THE RECORDS: Begin

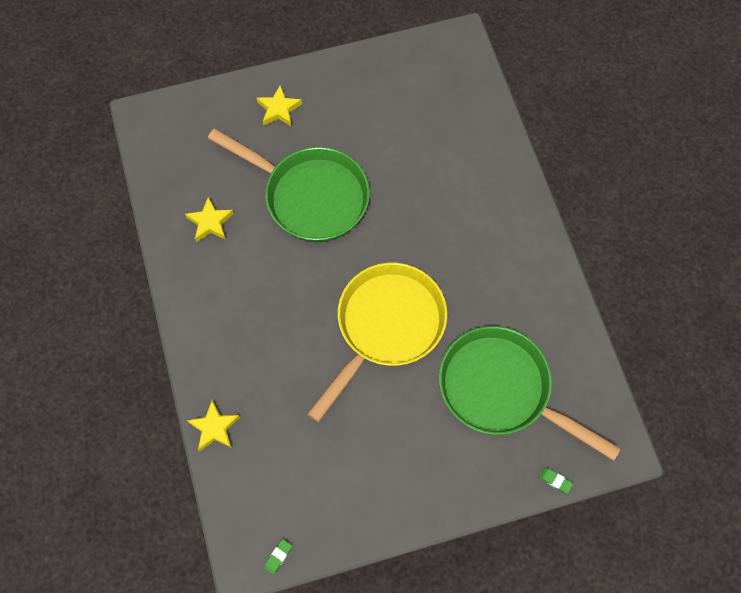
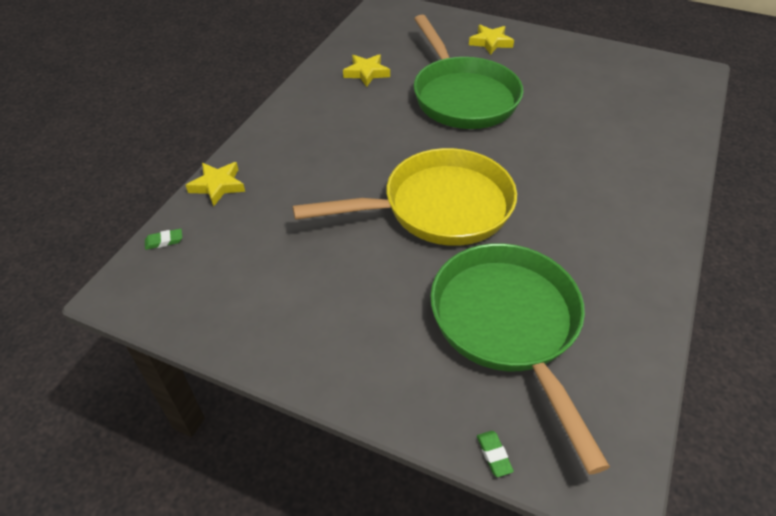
camera: 40 degrees right, 20 degrees down
(278, 557) = (149, 308): green eraser -> green eraser (164, 241)

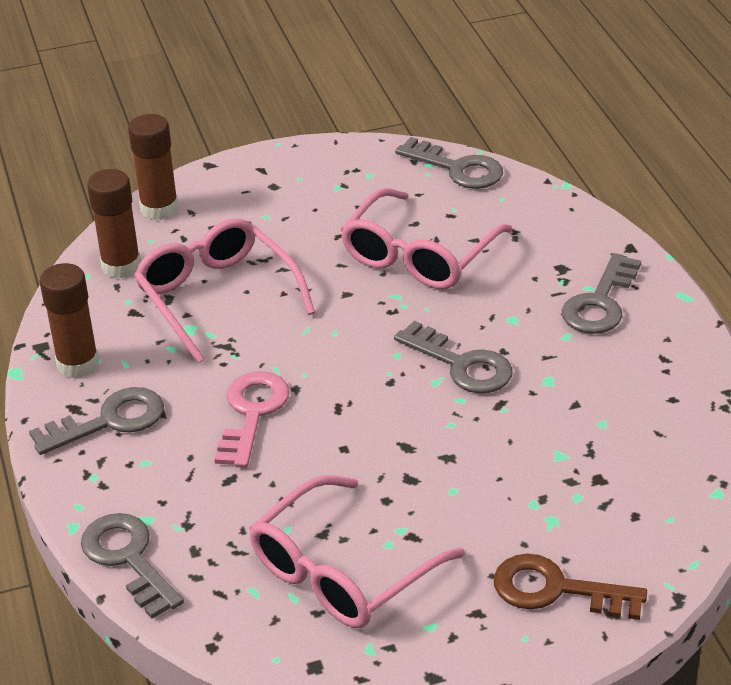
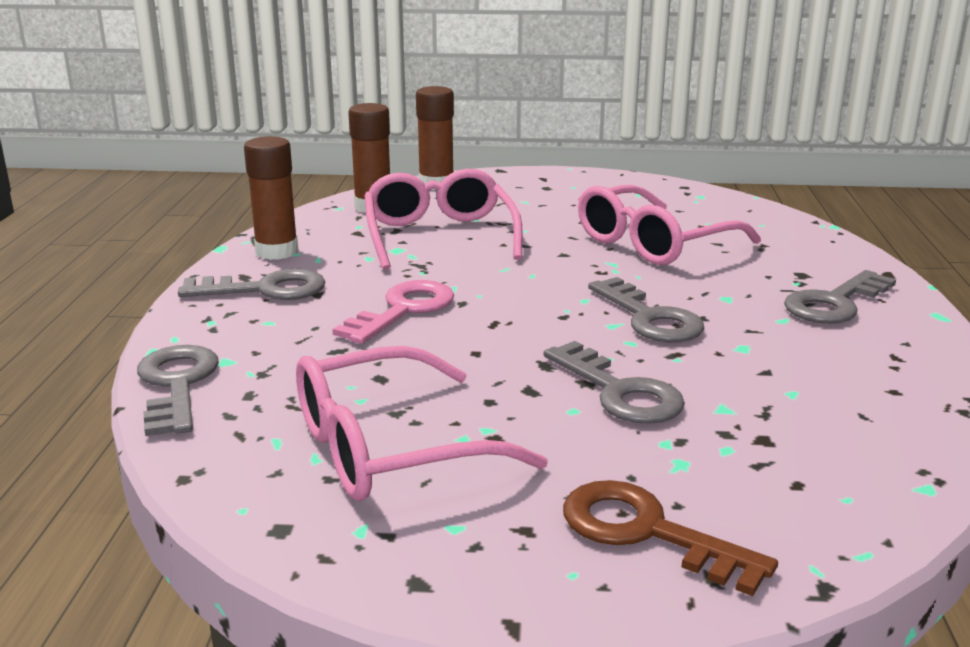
camera: 20 degrees right, 15 degrees down
(457, 168) = (726, 201): grey key -> grey key (619, 391)

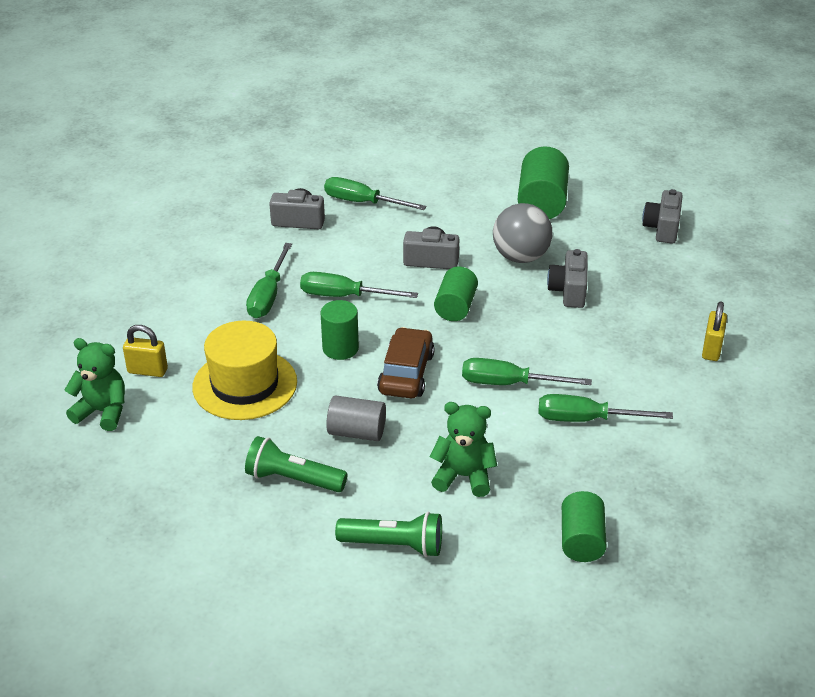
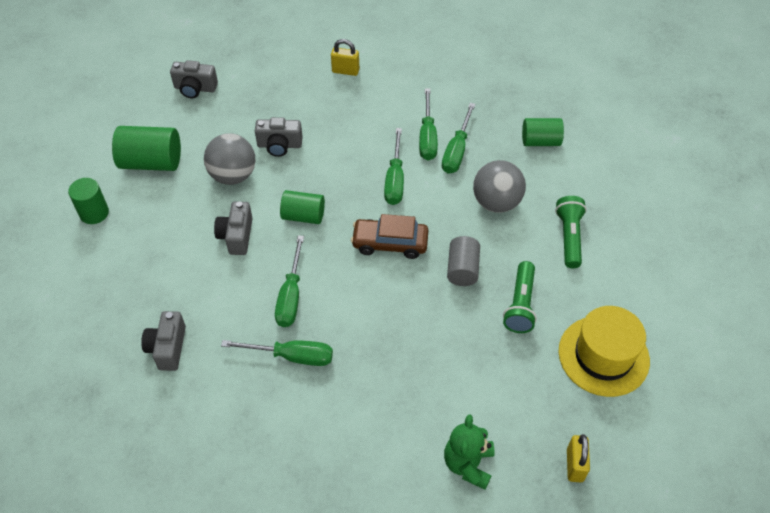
camera: 95 degrees left, 15 degrees up
(147, 371) = (408, 438): yellow padlock -> yellow padlock (574, 465)
(245, 384) = (417, 355): yellow hat -> yellow hat (603, 356)
(340, 348) = (363, 291): green cylinder -> green cylinder (94, 213)
(362, 202) = (139, 296): green screwdriver -> green screwdriver (457, 151)
(463, 476) = (496, 202): green teddy bear -> grey ball

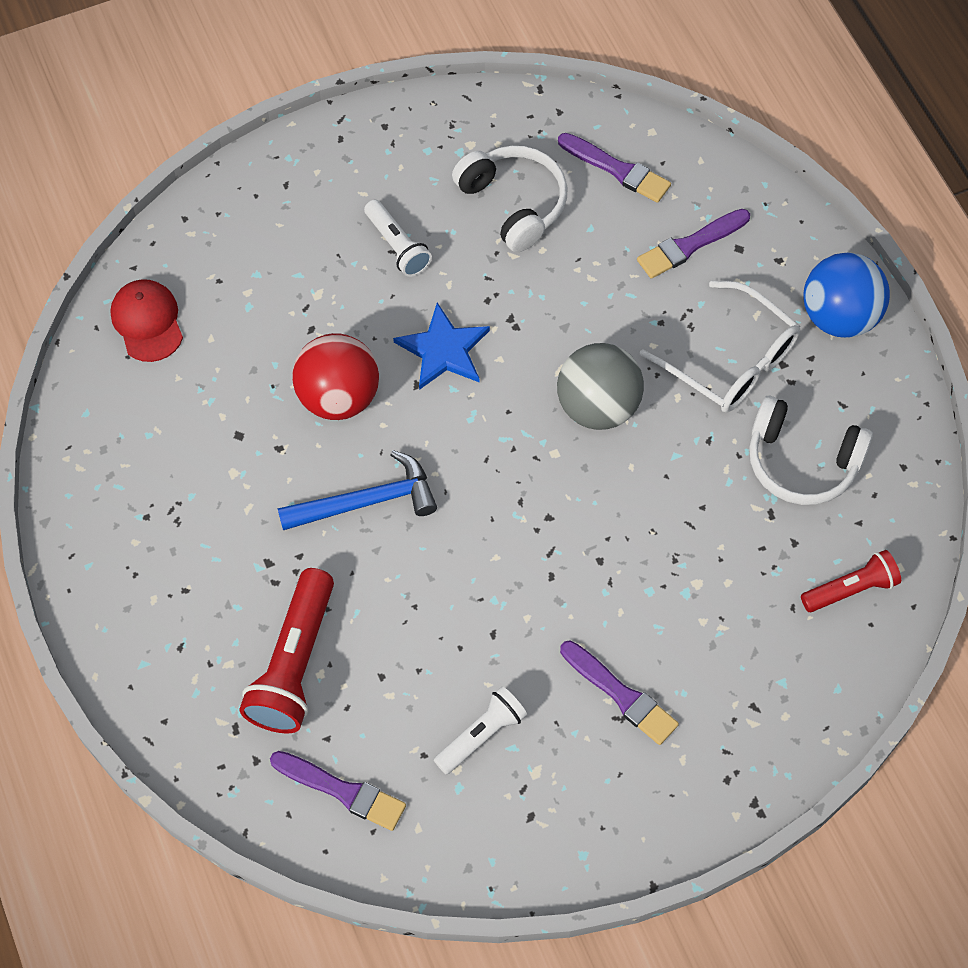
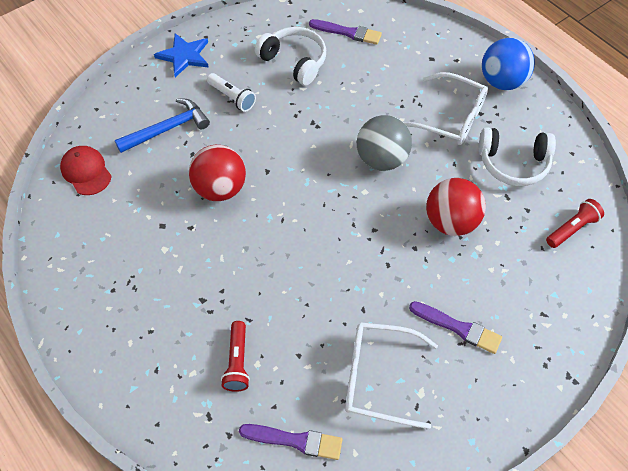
camera: 15 degrees left, 5 degrees down
(294, 664) = (237, 362): red flashlight -> red flashlight, size x0.60
(366, 501) = (256, 247): blue hammer -> blue hammer (167, 129)
(444, 350) = (278, 148): blue star -> blue star (184, 56)
(482, 735) = (377, 377): white flashlight -> white glasses
(668, 533) = (450, 222): none -> red ball
(690, 245) = (403, 62): purple brush -> none

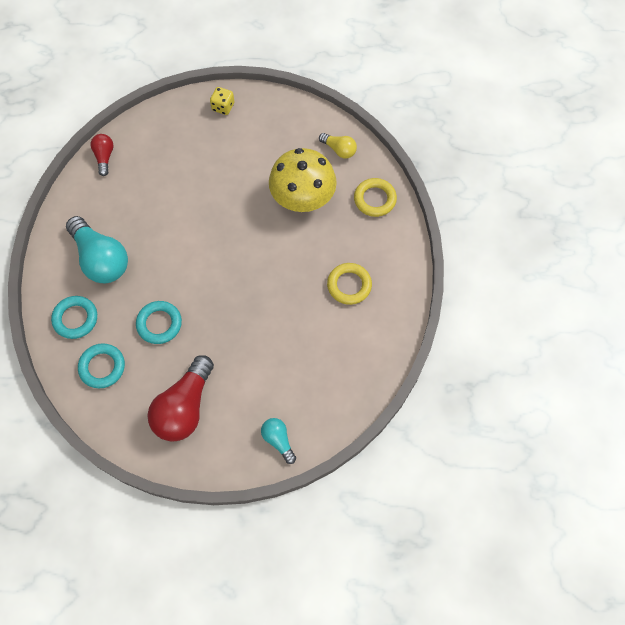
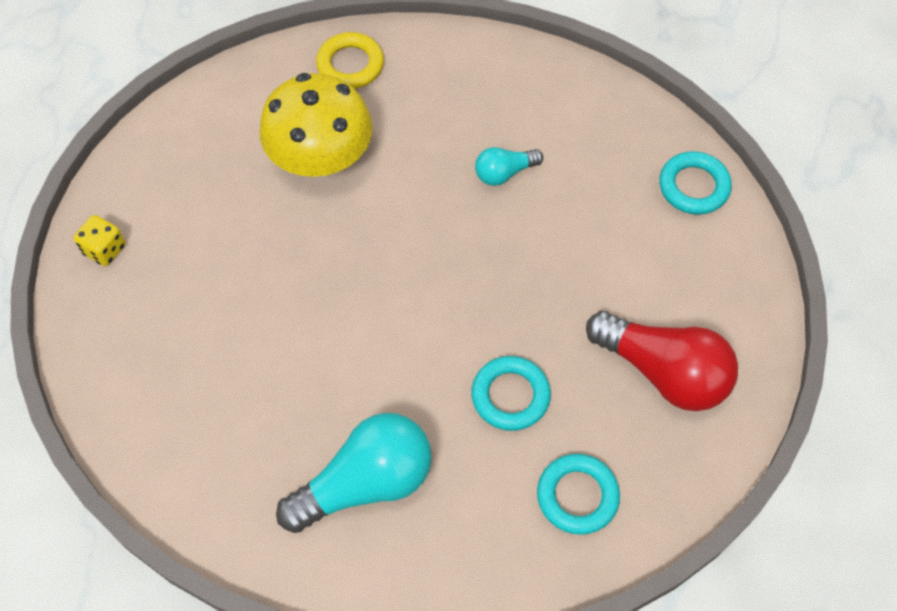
camera: 80 degrees left, 5 degrees down
(75, 319) = (477, 536): turquoise ring -> turquoise ring (693, 186)
(104, 157) = (147, 460): red light bulb -> none
(278, 440) = (728, 247): turquoise light bulb -> turquoise light bulb (504, 173)
(339, 150) = (247, 96): yellow light bulb -> none
(349, 285) = (490, 120): yellow ring -> none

THE RECORDS: End

- TASK ITEM
Give back the data exactly. Pictures stay out.

- FINISHED EXERCISE
camera: 40 degrees right, 20 degrees down
(278, 557) = (149, 308): green eraser -> green eraser (164, 241)

camera: 20 degrees right, 15 degrees down
(457, 168) = (726, 201): grey key -> grey key (619, 391)

camera: 95 degrees left, 15 degrees up
(147, 371) = (408, 438): yellow padlock -> yellow padlock (574, 465)
(245, 384) = (417, 355): yellow hat -> yellow hat (603, 356)
(340, 348) = (363, 291): green cylinder -> green cylinder (94, 213)
(362, 202) = (139, 296): green screwdriver -> green screwdriver (457, 151)
(463, 476) = (496, 202): green teddy bear -> grey ball

camera: 15 degrees left, 5 degrees down
(294, 664) = (237, 362): red flashlight -> red flashlight, size x0.60
(366, 501) = (256, 247): blue hammer -> blue hammer (167, 129)
(444, 350) = (278, 148): blue star -> blue star (184, 56)
(482, 735) = (377, 377): white flashlight -> white glasses
(668, 533) = (450, 222): none -> red ball
(690, 245) = (403, 62): purple brush -> none

camera: 80 degrees left, 5 degrees down
(75, 319) = (477, 536): turquoise ring -> turquoise ring (693, 186)
(104, 157) = (147, 460): red light bulb -> none
(278, 440) = (728, 247): turquoise light bulb -> turquoise light bulb (504, 173)
(339, 150) = (247, 96): yellow light bulb -> none
(349, 285) = (490, 120): yellow ring -> none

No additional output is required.